= WHAT NEEDS TO BE DONE =
Search the data for the word "strawberry". Reproduce every line where it is found.

= DATA =

=== Section Start ===

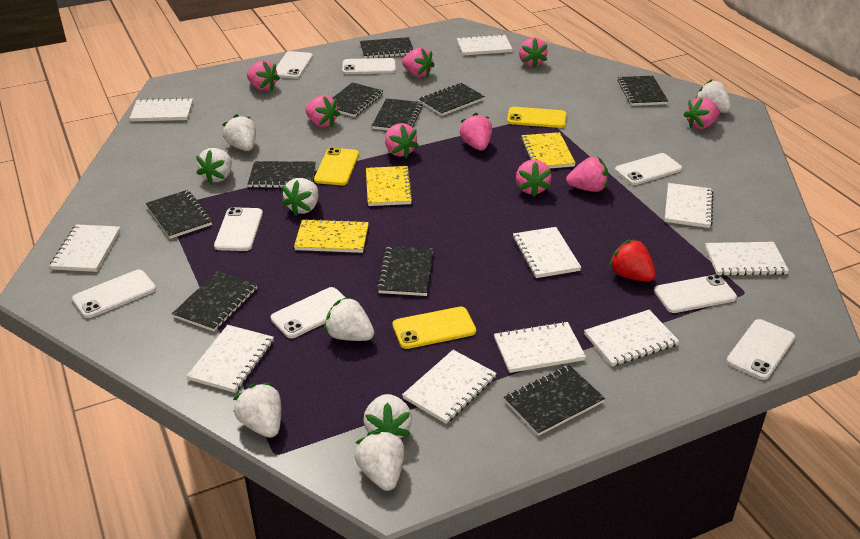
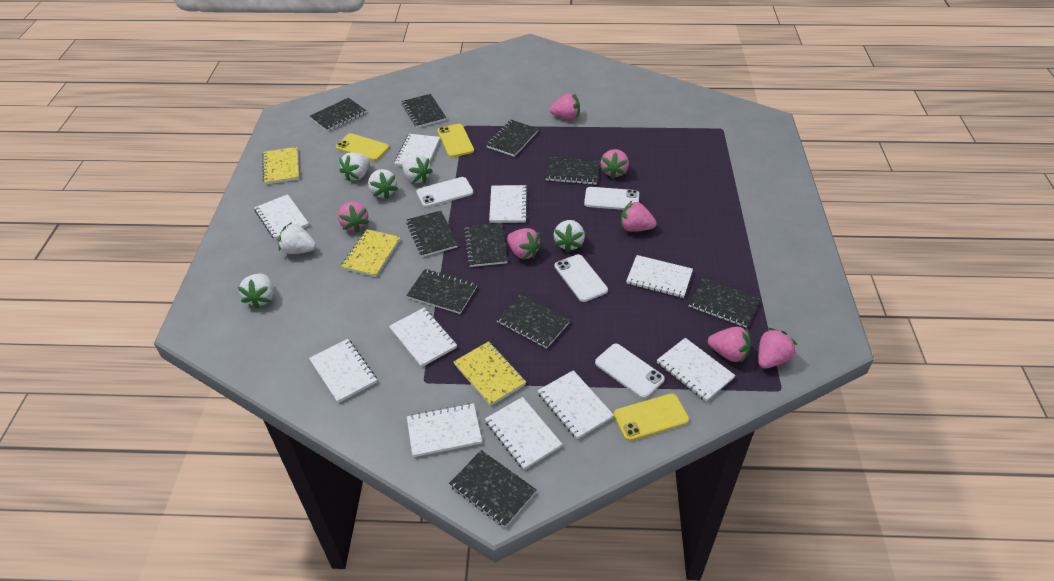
pink strawberry: 9 -> 7
red strawberry: 1 -> 0
white phone: 8 -> 4
white strawberry: 8 -> 6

=== Section End ===

= YOUR SOLUTION =
pink strawberry: 9 -> 7
red strawberry: 1 -> 0
white strawberry: 8 -> 6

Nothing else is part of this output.